**The problem**
Your job is to copy every line in the material containing the word "pink".

**Records for processing**

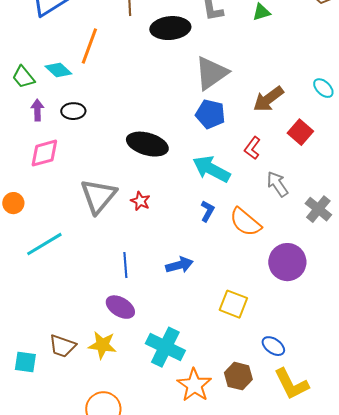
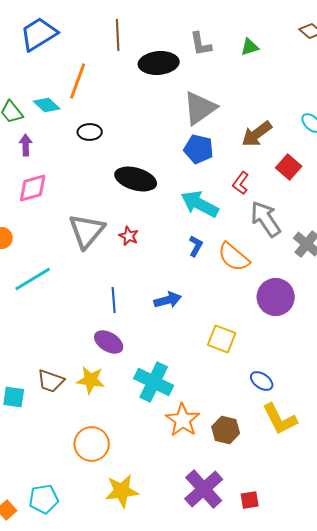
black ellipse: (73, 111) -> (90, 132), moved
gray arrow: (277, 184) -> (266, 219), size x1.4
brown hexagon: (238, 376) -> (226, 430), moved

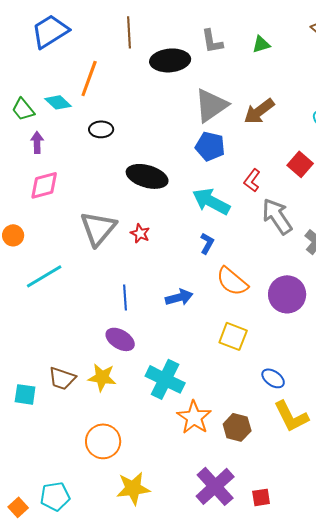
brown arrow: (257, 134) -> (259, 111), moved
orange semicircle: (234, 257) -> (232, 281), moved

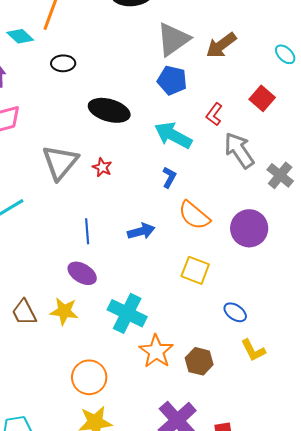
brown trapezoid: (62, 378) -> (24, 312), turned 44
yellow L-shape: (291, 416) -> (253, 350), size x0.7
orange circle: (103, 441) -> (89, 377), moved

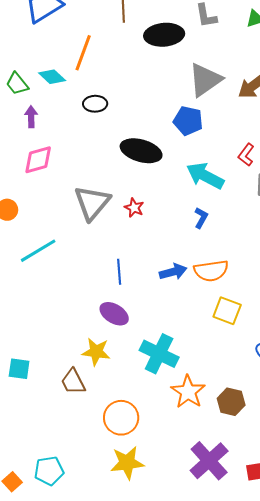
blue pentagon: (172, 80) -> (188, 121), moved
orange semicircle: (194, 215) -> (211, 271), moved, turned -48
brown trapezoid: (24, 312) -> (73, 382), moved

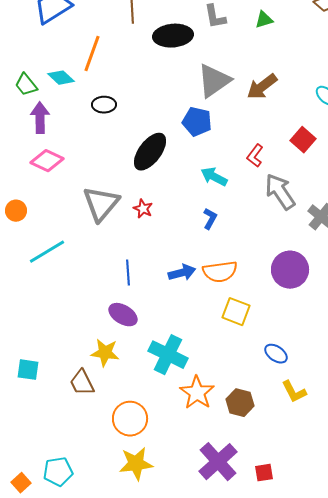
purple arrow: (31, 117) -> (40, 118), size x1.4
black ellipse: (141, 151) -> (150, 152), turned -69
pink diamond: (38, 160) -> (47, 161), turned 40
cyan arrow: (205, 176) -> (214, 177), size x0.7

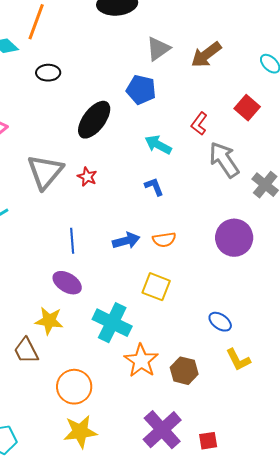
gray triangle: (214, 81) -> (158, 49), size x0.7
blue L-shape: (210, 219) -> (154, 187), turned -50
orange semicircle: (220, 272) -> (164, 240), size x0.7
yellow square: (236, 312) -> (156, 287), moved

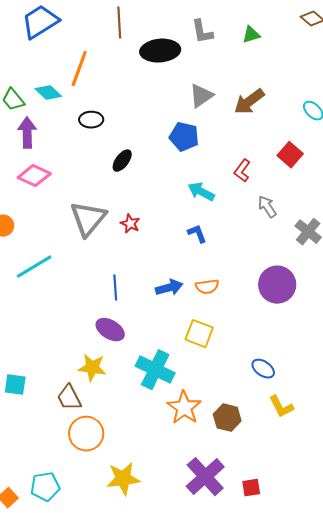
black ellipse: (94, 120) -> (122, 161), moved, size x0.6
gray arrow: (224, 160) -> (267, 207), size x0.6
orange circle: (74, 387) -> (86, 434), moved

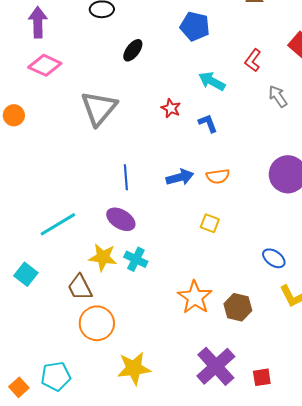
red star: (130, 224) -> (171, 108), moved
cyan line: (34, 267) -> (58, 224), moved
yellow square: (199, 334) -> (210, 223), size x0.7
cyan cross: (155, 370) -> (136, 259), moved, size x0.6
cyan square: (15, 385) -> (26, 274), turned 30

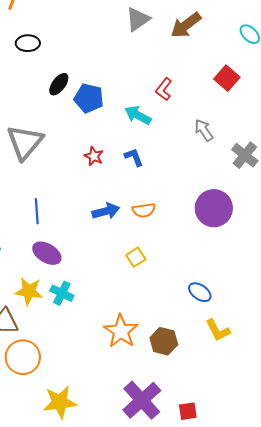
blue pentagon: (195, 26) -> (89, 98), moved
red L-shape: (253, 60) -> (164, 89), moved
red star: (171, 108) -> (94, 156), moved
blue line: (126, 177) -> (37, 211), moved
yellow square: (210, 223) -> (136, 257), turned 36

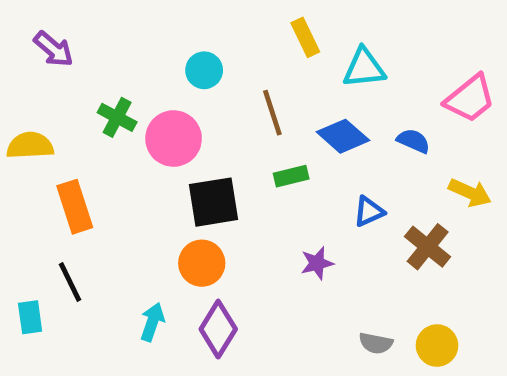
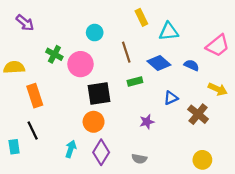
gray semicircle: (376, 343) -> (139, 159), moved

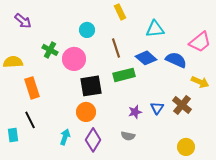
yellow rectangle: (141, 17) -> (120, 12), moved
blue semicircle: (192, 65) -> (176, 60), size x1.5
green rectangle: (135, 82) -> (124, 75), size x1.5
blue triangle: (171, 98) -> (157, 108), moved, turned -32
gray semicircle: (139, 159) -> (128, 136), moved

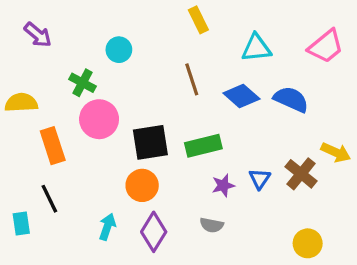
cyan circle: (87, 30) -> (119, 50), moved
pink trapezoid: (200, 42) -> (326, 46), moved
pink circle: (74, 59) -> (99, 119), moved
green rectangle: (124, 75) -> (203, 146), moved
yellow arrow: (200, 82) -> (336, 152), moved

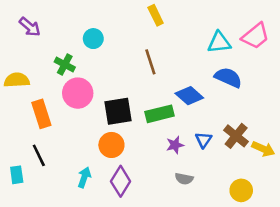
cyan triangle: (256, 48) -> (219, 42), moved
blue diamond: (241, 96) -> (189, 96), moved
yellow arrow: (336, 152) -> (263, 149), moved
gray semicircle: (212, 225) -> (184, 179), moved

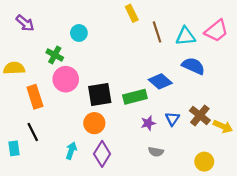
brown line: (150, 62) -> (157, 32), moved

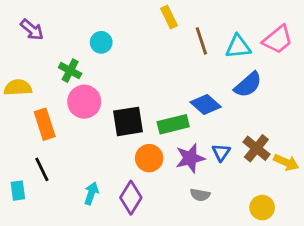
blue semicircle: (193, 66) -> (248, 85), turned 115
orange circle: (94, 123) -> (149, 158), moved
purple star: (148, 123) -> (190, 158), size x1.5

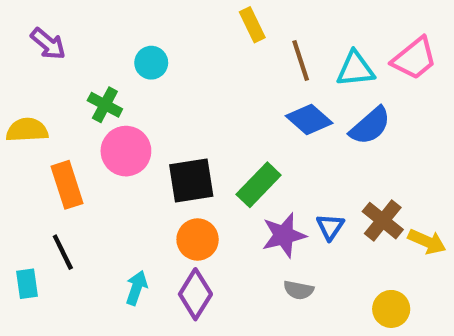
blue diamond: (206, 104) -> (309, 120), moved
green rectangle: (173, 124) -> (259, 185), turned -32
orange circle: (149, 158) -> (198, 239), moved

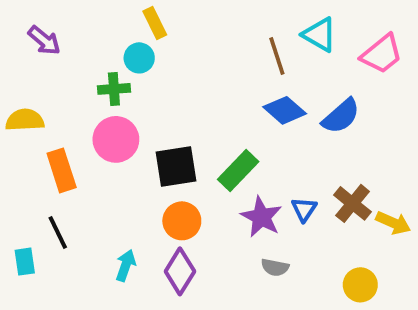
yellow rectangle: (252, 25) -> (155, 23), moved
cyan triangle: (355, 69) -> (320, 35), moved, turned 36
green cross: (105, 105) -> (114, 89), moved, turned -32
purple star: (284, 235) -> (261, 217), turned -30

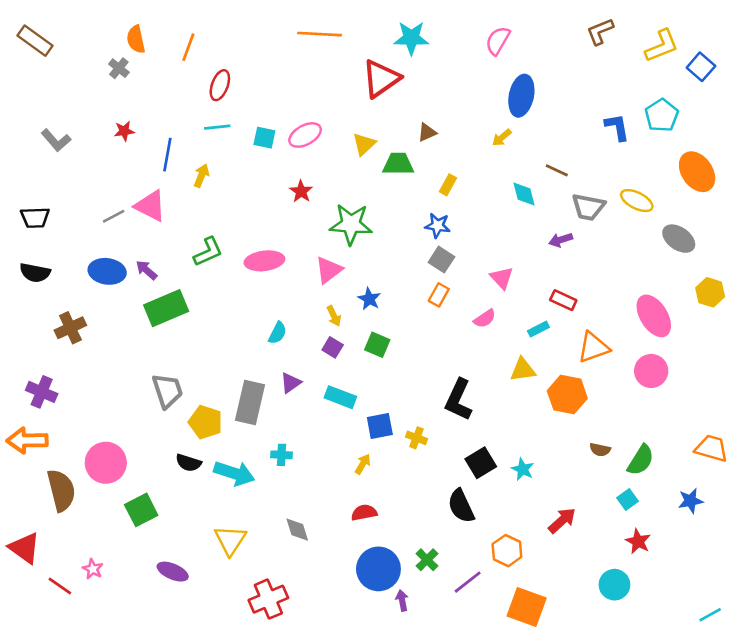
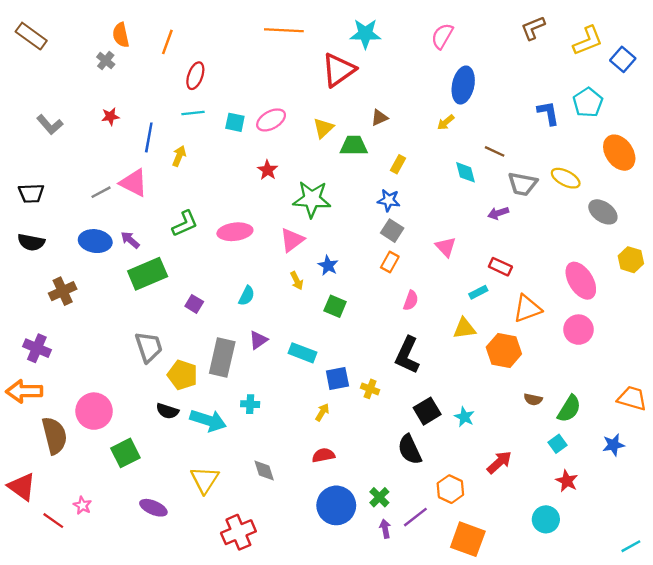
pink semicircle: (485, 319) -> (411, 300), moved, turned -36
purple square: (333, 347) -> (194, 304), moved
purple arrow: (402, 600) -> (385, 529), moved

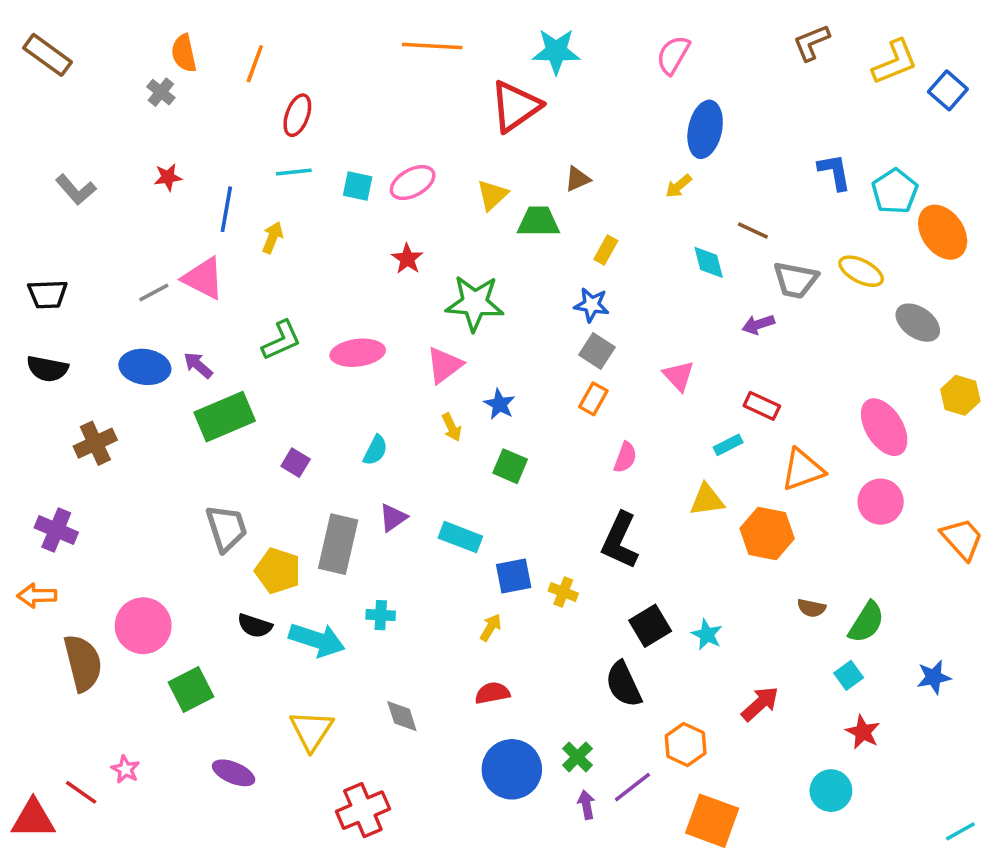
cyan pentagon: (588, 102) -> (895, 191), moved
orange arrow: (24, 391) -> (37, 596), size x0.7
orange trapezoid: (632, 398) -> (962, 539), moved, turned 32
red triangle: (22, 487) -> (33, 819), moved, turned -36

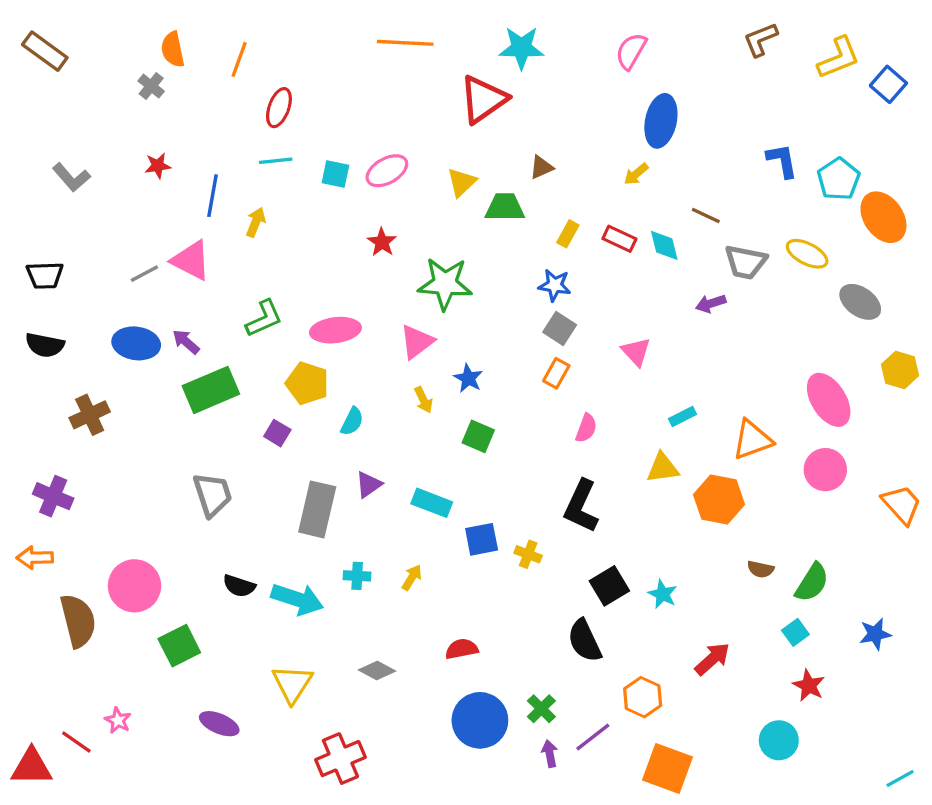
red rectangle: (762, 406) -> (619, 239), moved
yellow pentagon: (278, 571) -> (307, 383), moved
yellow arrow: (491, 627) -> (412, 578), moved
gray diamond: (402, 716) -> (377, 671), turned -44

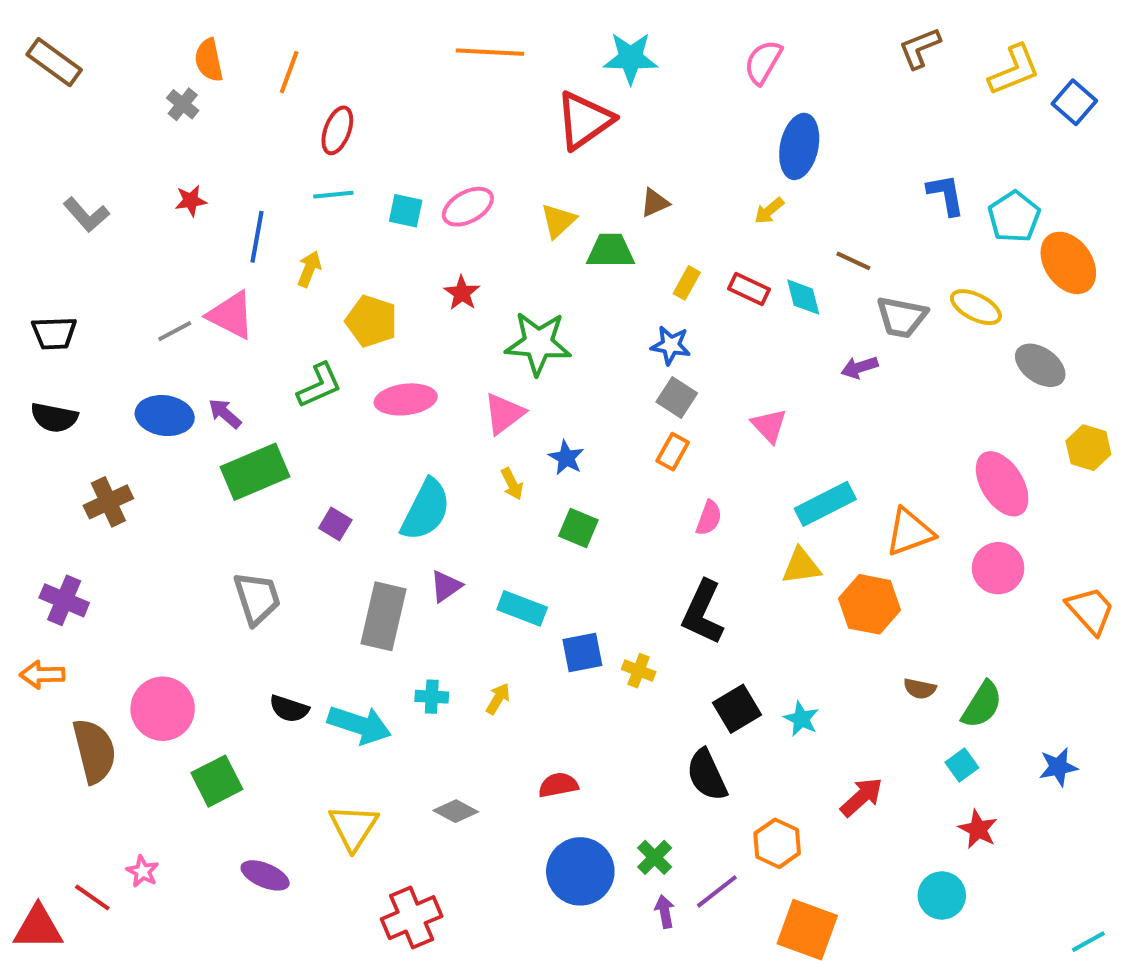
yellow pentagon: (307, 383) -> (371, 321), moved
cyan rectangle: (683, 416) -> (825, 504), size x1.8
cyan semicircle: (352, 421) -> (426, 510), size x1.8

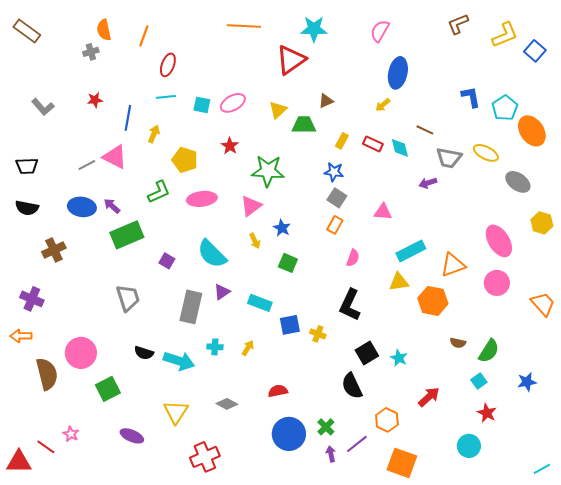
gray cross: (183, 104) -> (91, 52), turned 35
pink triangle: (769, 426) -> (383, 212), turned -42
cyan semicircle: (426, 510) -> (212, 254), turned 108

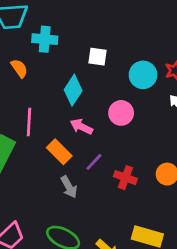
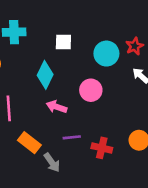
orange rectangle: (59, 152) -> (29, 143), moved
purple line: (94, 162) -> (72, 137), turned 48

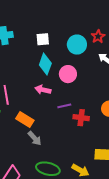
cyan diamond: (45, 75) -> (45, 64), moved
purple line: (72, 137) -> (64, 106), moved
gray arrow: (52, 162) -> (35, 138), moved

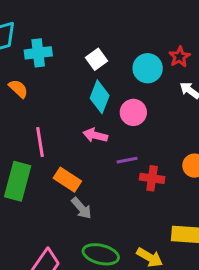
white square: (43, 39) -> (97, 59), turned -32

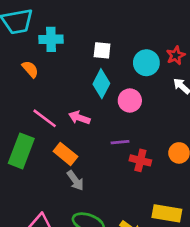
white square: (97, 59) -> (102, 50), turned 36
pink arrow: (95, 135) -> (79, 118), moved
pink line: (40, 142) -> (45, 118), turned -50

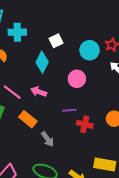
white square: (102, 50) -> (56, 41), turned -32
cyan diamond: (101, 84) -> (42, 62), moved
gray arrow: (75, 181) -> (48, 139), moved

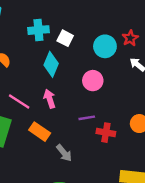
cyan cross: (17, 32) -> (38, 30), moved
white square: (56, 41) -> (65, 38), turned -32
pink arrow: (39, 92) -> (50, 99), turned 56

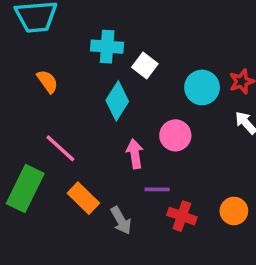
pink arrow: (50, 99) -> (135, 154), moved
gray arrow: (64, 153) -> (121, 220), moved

**Solution to the problem**
pink diamond: (38, 160) -> (47, 161), turned 40
pink trapezoid: (200, 42) -> (326, 46), moved
pink circle: (74, 59) -> (99, 119), moved
pink semicircle: (485, 319) -> (411, 300), moved, turned -36
pink triangle: (769, 426) -> (383, 212), turned -42
pink arrow: (95, 135) -> (79, 118), moved
pink line: (40, 142) -> (45, 118), turned -50
pink arrow: (39, 92) -> (50, 99), turned 56
pink arrow: (50, 99) -> (135, 154), moved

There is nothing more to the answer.